RECORDS PROVIDED:
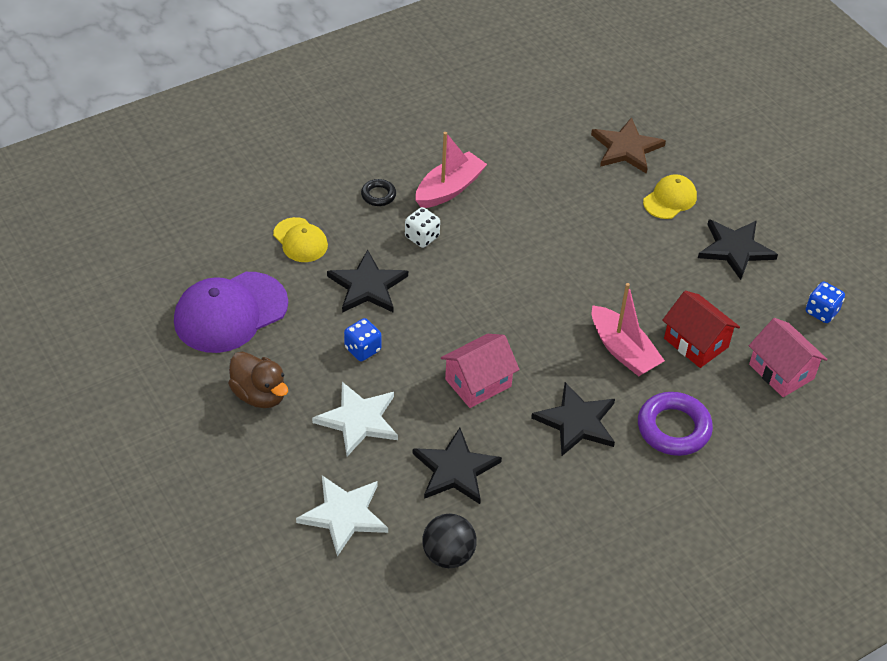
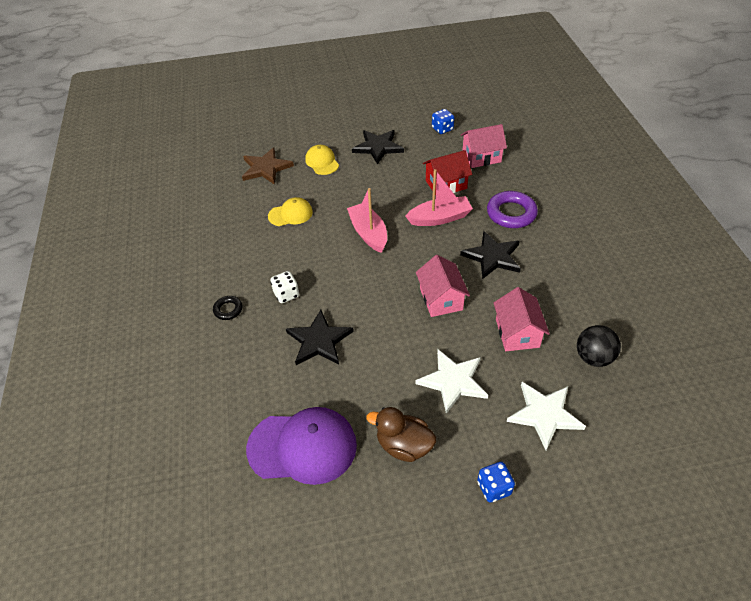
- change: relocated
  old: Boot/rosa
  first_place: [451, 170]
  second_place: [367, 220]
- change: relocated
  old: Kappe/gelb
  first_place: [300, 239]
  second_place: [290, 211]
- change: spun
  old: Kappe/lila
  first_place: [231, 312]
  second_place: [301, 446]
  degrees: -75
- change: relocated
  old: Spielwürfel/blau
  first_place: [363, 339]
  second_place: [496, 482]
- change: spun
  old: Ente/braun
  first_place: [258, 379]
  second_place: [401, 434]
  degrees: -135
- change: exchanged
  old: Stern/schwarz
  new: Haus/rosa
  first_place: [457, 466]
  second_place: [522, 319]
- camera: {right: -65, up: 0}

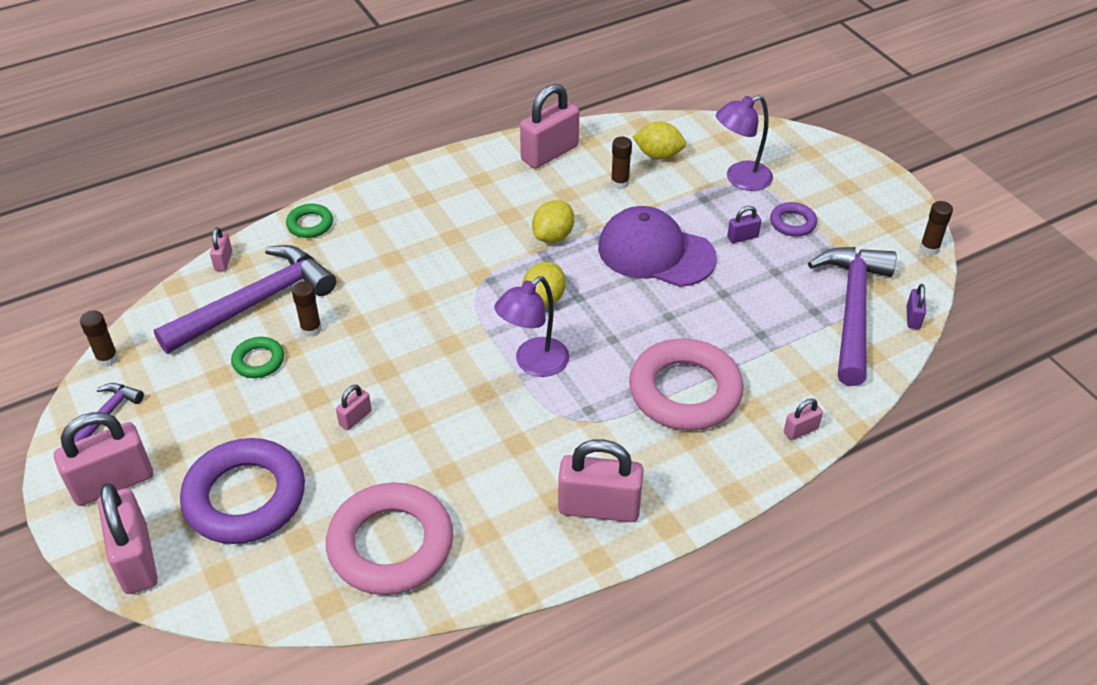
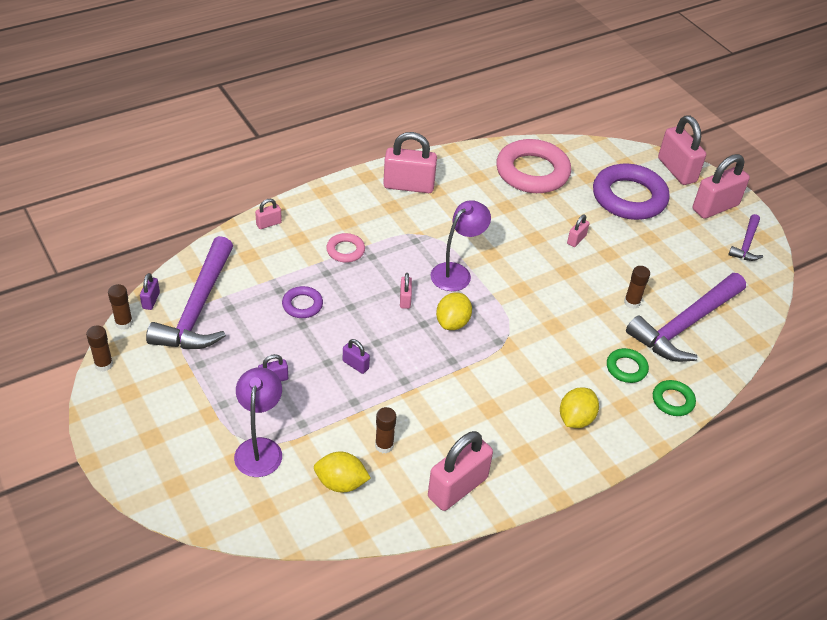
- change: spun
  old: Lampe/lila
  first_place: [744, 143]
  second_place: [258, 422]
  degrees: -60
- change: relocated
  old: Zitrone/gelb
  first_place: [553, 221]
  second_place: [579, 407]
- change: relocated
  old: Ring/lila
  first_place: [793, 219]
  second_place: [302, 302]
- change: exchanged
  old: Kappe/lila
  new: Vorhängeschloss/lila
  first_place: [657, 246]
  second_place: [356, 356]
- change: relocated
  old: Vorhängeschloss/rosa
  first_place: [221, 249]
  second_place: [406, 291]
- change: relocated
  old: Klebestift/braun
  first_place: [99, 338]
  second_place: [120, 307]
- change: relocated
  old: Ring/grün
  first_place: [257, 357]
  second_place: [628, 365]
- change: size
  old: Ring/rosa
  first_place: [686, 384]
  second_place: [345, 248]
  factor: 0.47
- camera: {right: 175, up: 0}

TASK BRIEF: Print all the records exactly, minus any images.

WORKED SOLUTION:
- change: relocated
  old: Boot/rosa
  first_place: [451, 170]
  second_place: [367, 220]
- change: relocated
  old: Kappe/gelb
  first_place: [300, 239]
  second_place: [290, 211]
- change: spun
  old: Kappe/lila
  first_place: [231, 312]
  second_place: [301, 446]
  degrees: -75
- change: relocated
  old: Spielwürfel/blau
  first_place: [363, 339]
  second_place: [496, 482]
- change: spun
  old: Ente/braun
  first_place: [258, 379]
  second_place: [401, 434]
  degrees: -135
- change: exchanged
  old: Stern/schwarz
  new: Haus/rosa
  first_place: [457, 466]
  second_place: [522, 319]
- camera: {right: -65, up: 0}

- change: spun
  old: Lampe/lila
  first_place: [744, 143]
  second_place: [258, 422]
  degrees: -60
- change: relocated
  old: Zitrone/gelb
  first_place: [553, 221]
  second_place: [579, 407]
- change: relocated
  old: Ring/lila
  first_place: [793, 219]
  second_place: [302, 302]
- change: exchanged
  old: Kappe/lila
  new: Vorhängeschloss/lila
  first_place: [657, 246]
  second_place: [356, 356]
- change: relocated
  old: Vorhängeschloss/rosa
  first_place: [221, 249]
  second_place: [406, 291]
- change: relocated
  old: Klebestift/braun
  first_place: [99, 338]
  second_place: [120, 307]
- change: relocated
  old: Ring/grün
  first_place: [257, 357]
  second_place: [628, 365]
- change: size
  old: Ring/rosa
  first_place: [686, 384]
  second_place: [345, 248]
  factor: 0.47
- camera: {right: 175, up: 0}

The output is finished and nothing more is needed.